→ Records for the exercise
--------------------------------------------------
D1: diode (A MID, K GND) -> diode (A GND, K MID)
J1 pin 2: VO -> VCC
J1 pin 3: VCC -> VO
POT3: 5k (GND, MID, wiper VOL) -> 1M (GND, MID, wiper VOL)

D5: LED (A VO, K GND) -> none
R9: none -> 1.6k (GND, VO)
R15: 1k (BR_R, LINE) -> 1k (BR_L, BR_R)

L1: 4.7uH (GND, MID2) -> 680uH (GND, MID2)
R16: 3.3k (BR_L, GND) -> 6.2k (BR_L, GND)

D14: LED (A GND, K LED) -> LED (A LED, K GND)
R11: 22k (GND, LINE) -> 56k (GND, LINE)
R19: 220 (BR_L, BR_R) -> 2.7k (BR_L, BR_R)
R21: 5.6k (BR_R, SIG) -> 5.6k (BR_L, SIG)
--------------------------------------------------
Please let your answer be exactly the lines from the one holding "D5: LED (A VO, K GND) -> none" through the last line of the entries above, both ends included.

→ Answer area
D5: LED (A VO, K GND) -> none
R9: none -> 1.6k (GND, VO)
R15: 1k (BR_R, LINE) -> 1k (BR_L, BR_R)

L1: 4.7uH (GND, MID2) -> 680uH (GND, MID2)
R16: 3.3k (BR_L, GND) -> 6.2k (BR_L, GND)

D14: LED (A GND, K LED) -> LED (A LED, K GND)
R11: 22k (GND, LINE) -> 56k (GND, LINE)
R19: 220 (BR_L, BR_R) -> 2.7k (BR_L, BR_R)
R21: 5.6k (BR_R, SIG) -> 5.6k (BR_L, SIG)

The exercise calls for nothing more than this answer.